Stored data entries
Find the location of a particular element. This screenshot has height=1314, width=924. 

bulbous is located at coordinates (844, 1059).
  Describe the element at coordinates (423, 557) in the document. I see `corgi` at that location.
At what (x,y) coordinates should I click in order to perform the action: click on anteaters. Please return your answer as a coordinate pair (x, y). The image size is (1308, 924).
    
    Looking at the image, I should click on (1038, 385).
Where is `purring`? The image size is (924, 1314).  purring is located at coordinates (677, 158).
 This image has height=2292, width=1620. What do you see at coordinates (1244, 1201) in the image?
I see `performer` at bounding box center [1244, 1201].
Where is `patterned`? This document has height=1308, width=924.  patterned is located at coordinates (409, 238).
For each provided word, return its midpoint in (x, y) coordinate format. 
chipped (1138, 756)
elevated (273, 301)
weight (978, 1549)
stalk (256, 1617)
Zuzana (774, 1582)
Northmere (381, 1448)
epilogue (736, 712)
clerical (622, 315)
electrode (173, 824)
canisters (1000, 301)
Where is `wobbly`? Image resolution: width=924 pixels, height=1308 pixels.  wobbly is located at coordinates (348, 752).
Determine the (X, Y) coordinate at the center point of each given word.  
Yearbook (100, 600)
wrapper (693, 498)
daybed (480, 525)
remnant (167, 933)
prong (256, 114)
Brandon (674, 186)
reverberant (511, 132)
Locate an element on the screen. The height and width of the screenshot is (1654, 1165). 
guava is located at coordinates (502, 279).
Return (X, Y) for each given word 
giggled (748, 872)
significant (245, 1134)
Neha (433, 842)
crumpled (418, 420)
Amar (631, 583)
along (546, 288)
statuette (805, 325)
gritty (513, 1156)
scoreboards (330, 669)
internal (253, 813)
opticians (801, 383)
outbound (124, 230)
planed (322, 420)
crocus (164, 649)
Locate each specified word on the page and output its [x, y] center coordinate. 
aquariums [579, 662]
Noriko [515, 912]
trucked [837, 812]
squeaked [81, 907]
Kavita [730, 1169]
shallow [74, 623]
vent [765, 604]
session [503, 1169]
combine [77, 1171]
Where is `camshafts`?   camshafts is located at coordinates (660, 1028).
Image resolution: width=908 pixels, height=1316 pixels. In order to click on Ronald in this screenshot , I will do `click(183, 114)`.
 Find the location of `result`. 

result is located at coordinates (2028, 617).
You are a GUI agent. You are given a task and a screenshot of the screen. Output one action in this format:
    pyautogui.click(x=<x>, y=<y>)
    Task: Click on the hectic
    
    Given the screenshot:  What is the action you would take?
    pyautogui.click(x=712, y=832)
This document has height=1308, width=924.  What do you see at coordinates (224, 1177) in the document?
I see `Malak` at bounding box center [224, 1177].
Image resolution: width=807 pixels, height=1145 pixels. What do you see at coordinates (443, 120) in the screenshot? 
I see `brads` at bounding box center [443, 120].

-- SET PROBLEM --
Starting at the first line of the data and ending after the line containing "Looking at the", set out each line as a row in a Markdown table with the columns Number and Record line. Skip blank lines.

-- COMPLETE OUTPUT --
| Number | Record line |
|---|---|
| 1 | Find the location of a particular element. This screenshot has height=1314, width=924.  |
| 2 | bulbous is located at coordinates (844, 1059). |
| 3 |   Describe the element at coordinates (423, 557) in the document. I see `corgi` at that location. |
| 4 | At what (x,y) coordinates should I click in order to perform the action: click on anteaters. Please return your answer as a coordinate pair (x, y). The image size is (1308, 924). |
| 5 |     Looking at the image, I should click on (1038, 385). |